**** Record set

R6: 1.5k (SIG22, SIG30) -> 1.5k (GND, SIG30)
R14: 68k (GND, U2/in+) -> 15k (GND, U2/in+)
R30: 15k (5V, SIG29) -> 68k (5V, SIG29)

********
**** Record set

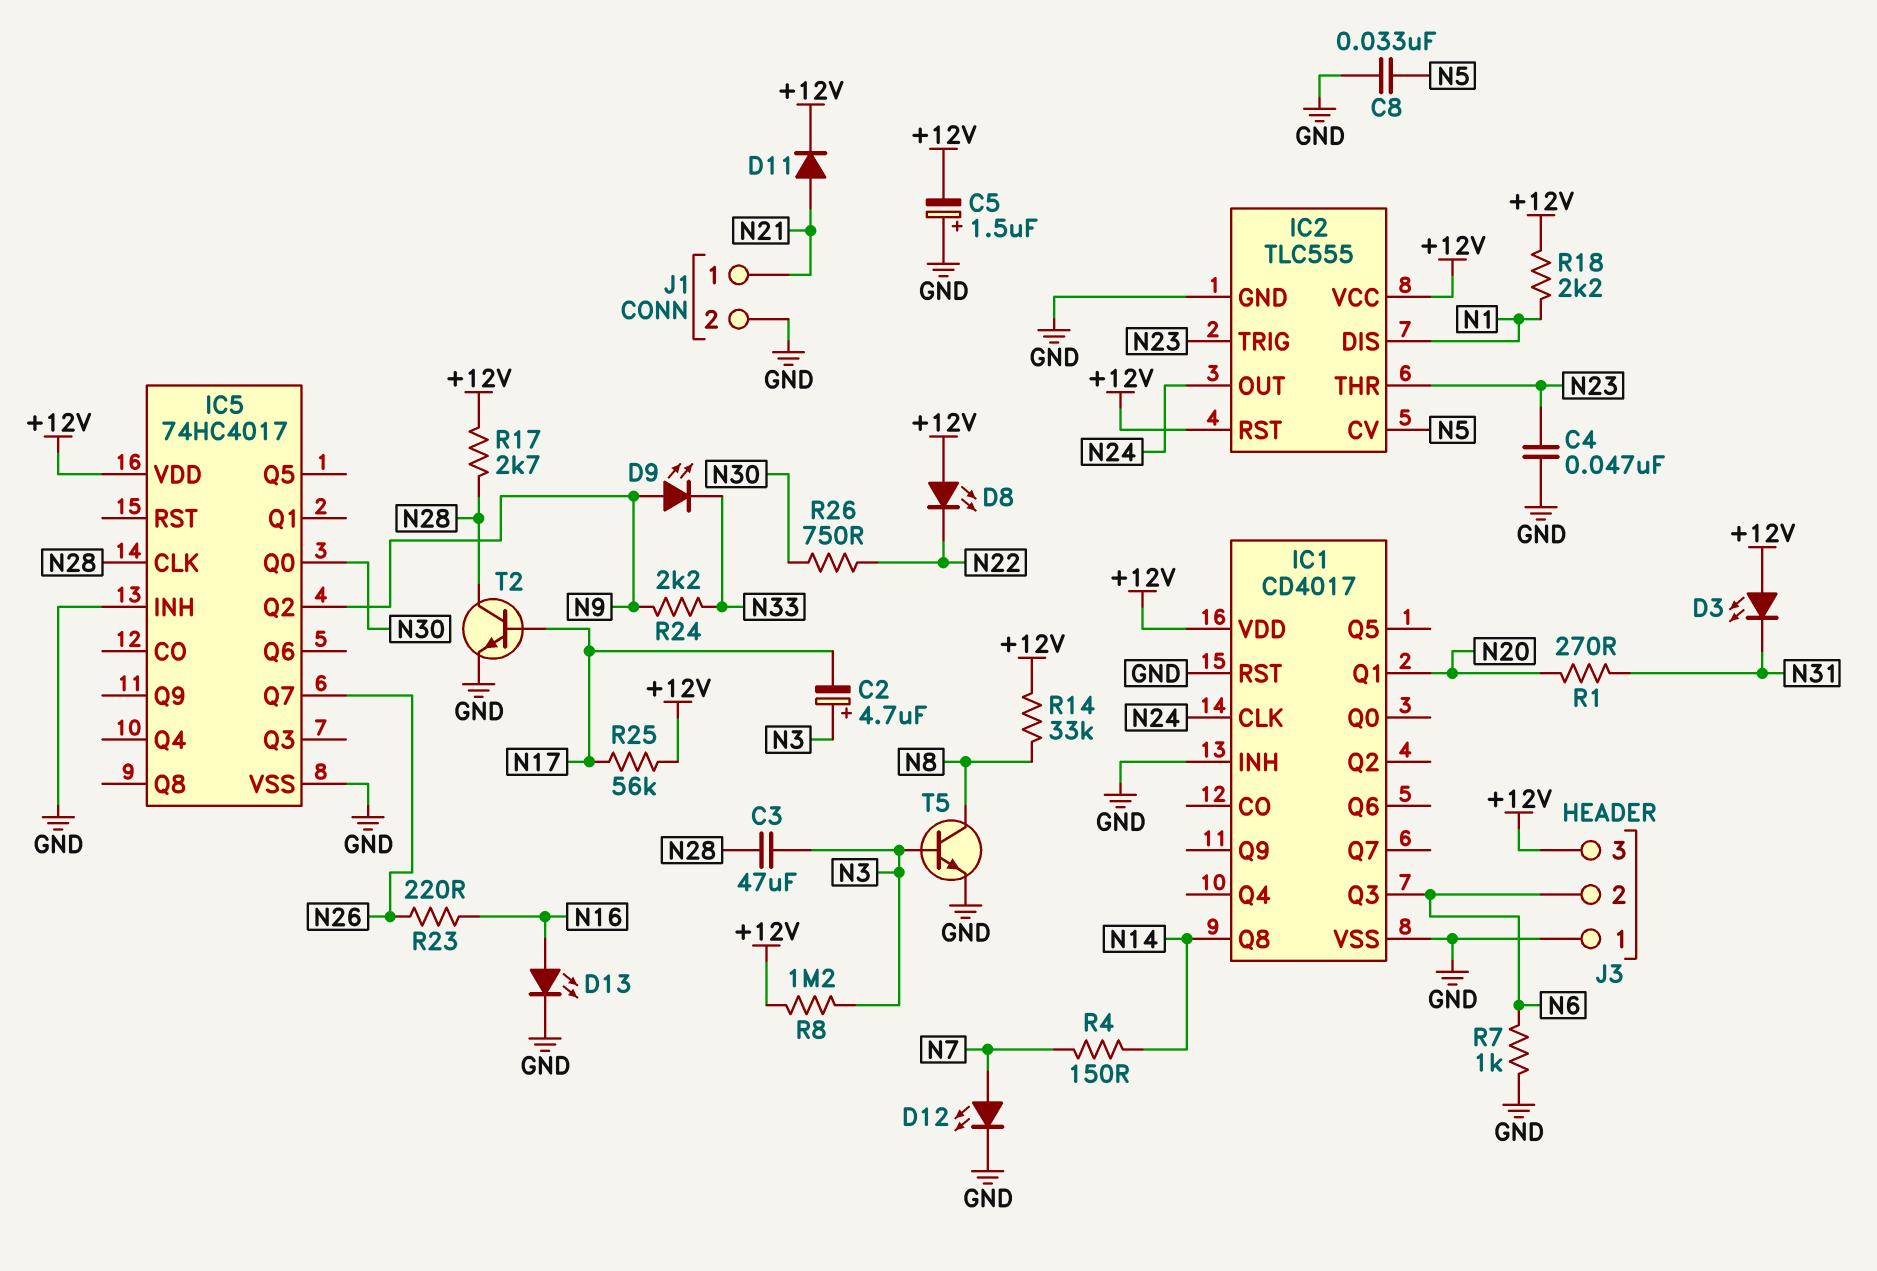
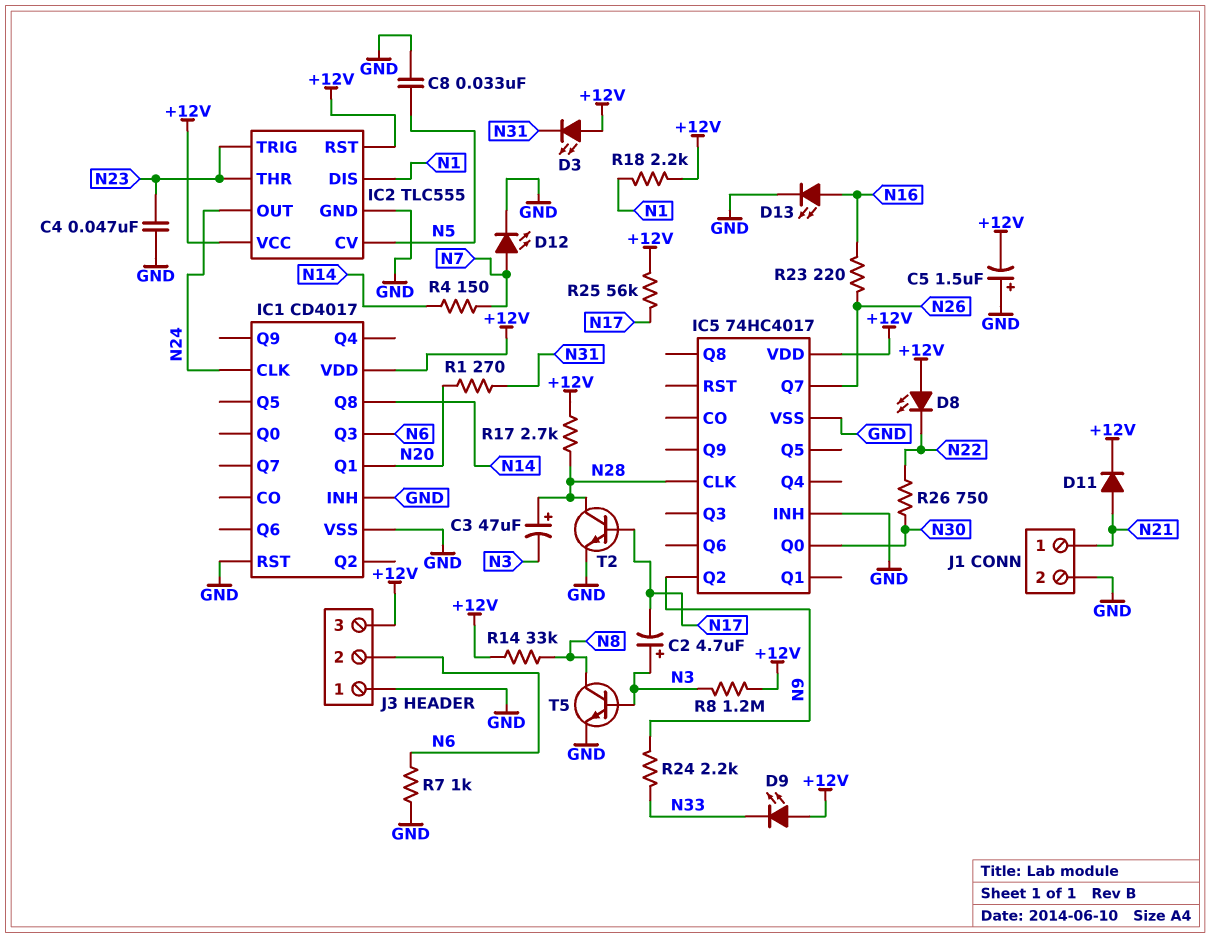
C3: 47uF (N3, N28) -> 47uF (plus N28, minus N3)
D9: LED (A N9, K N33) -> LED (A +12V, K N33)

********

**What you need to do:** In the data above, retype exactly and only the lines between the one holding "R14: 68k (GND, U2/in+) -> 15k (GND, U2/in+)" and the one holding "R30: 15k (5V, SIG29) -> 68k (5V, SIG29)", inclusive.

**Task output:**
R14: 68k (GND, U2/in+) -> 15k (GND, U2/in+)
R30: 15k (5V, SIG29) -> 68k (5V, SIG29)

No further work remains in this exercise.